[DESCRIPTION OF THE TASK] In the records below, swap every "green leafy tree" for "leafy green tree" and leave everything else as it is. Omit the pictures from your answer.

= = = =

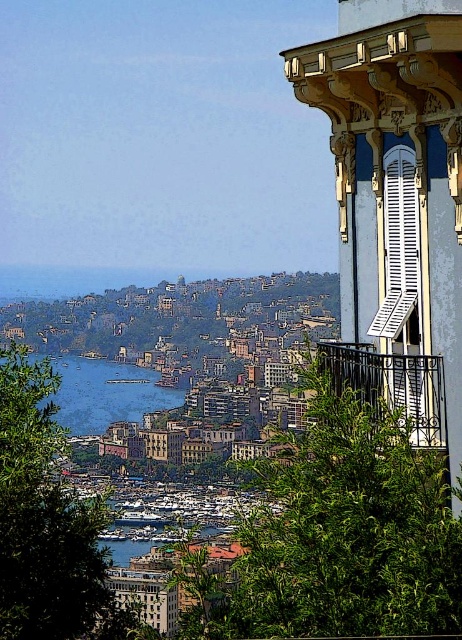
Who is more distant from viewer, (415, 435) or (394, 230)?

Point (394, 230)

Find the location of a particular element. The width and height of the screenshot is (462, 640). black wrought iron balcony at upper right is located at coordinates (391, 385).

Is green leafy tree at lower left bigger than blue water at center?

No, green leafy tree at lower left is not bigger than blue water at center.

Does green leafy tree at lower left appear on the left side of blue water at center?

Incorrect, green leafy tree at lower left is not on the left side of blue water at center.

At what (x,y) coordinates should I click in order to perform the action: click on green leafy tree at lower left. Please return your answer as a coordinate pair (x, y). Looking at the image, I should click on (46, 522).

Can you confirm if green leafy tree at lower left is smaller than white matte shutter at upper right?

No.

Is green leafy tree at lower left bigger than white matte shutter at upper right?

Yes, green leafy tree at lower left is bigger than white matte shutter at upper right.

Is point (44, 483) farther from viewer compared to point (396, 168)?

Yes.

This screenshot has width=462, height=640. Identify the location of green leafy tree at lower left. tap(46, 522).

= = = =

[EXERCISE ANSWER]
Who is more distant from viewer, (415, 435) or (394, 230)?

Point (394, 230)

Find the location of a particular element. The width and height of the screenshot is (462, 640). black wrought iron balcony at upper right is located at coordinates (391, 385).

Is leafy green tree at lower left bigger than blue water at center?

No, leafy green tree at lower left is not bigger than blue water at center.

Does leafy green tree at lower left appear on the left side of blue water at center?

Incorrect, leafy green tree at lower left is not on the left side of blue water at center.

At what (x,y) coordinates should I click in order to perform the action: click on leafy green tree at lower left. Please return your answer as a coordinate pair (x, y). Looking at the image, I should click on (46, 522).

Can you confirm if leafy green tree at lower left is smaller than white matte shutter at upper right?

No.

Is leafy green tree at lower left bigger than white matte shutter at upper right?

Yes, leafy green tree at lower left is bigger than white matte shutter at upper right.

Is point (44, 483) farther from viewer compared to point (396, 168)?

Yes.

This screenshot has width=462, height=640. Identify the location of leafy green tree at lower left. tap(46, 522).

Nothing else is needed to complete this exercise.